(Assignment): Omit the pictures and copy the entries exactly.

(Data provided):
- - -
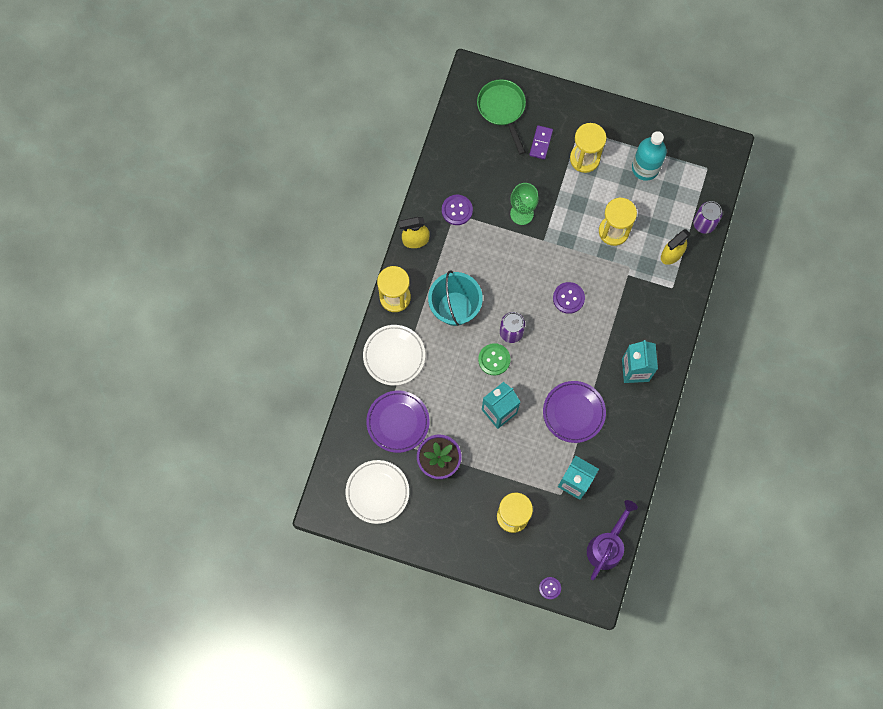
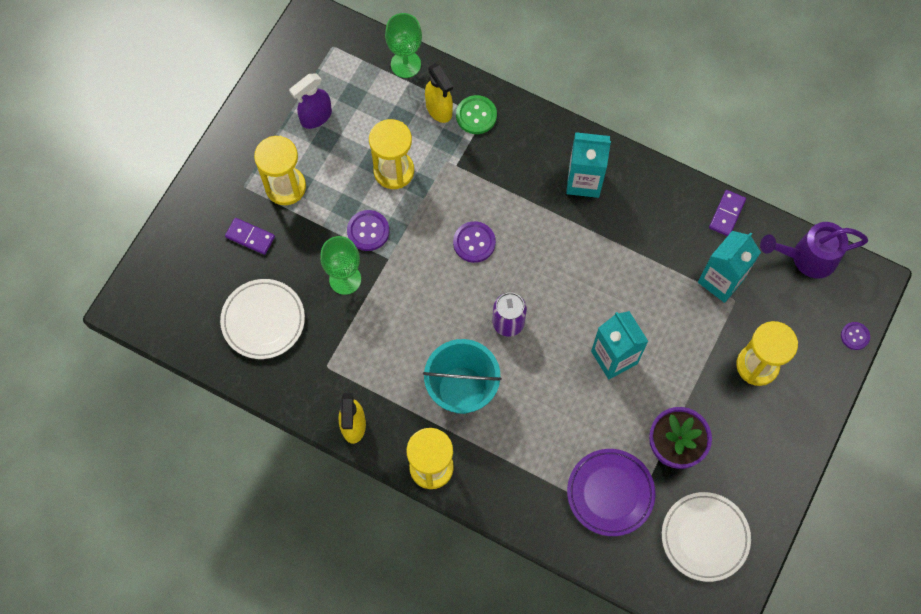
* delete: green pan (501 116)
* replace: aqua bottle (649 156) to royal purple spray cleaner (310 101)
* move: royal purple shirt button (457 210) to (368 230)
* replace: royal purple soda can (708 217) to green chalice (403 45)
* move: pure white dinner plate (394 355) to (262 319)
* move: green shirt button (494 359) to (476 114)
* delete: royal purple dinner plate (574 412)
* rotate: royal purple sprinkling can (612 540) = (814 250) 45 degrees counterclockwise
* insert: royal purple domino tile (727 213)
- - -
(Written answer):
* delete: green pan (501 116)
* replace: aqua bottle (649 156) to royal purple spray cleaner (310 101)
* move: royal purple shirt button (457 210) to (368 230)
* replace: royal purple soda can (708 217) to green chalice (403 45)
* move: pure white dinner plate (394 355) to (262 319)
* move: green shirt button (494 359) to (476 114)
* delete: royal purple dinner plate (574 412)
* rotate: royal purple sprinkling can (612 540) = (814 250) 45 degrees counterclockwise
* insert: royal purple domino tile (727 213)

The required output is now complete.